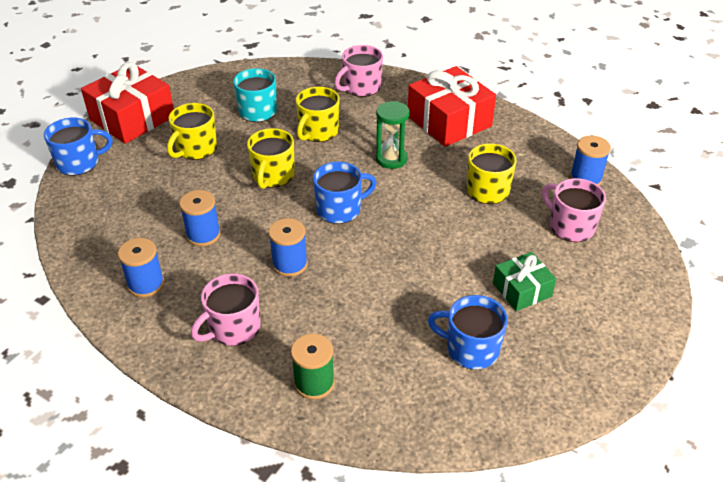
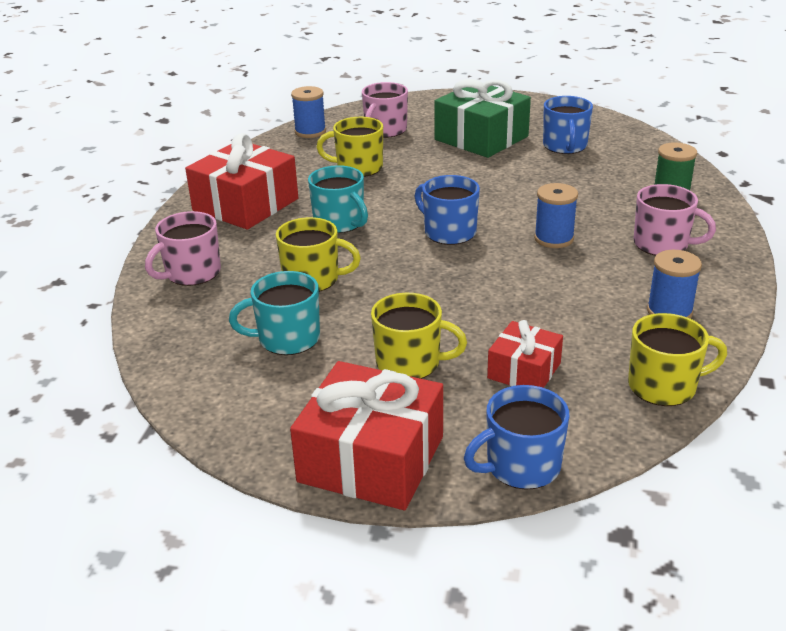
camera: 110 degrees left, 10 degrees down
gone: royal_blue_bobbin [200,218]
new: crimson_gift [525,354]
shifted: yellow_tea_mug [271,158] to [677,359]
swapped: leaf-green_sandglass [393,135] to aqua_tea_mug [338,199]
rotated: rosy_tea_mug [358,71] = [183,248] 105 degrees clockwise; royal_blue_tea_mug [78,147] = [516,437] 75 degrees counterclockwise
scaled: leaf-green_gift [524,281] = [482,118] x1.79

| What is expected |
Starting at the line that contains "gone: royal_blue_bobbin [200,218]" and stopping after the line that contains "rotated: rosy_tea_mug [358,71]", write out every line exactly as it appears above, and no other line.

| Answer to this problem |
gone: royal_blue_bobbin [200,218]
new: crimson_gift [525,354]
shifted: yellow_tea_mug [271,158] to [677,359]
swapped: leaf-green_sandglass [393,135] to aqua_tea_mug [338,199]
rotated: rosy_tea_mug [358,71] = [183,248] 105 degrees clockwise; royal_blue_tea_mug [78,147] = [516,437] 75 degrees counterclockwise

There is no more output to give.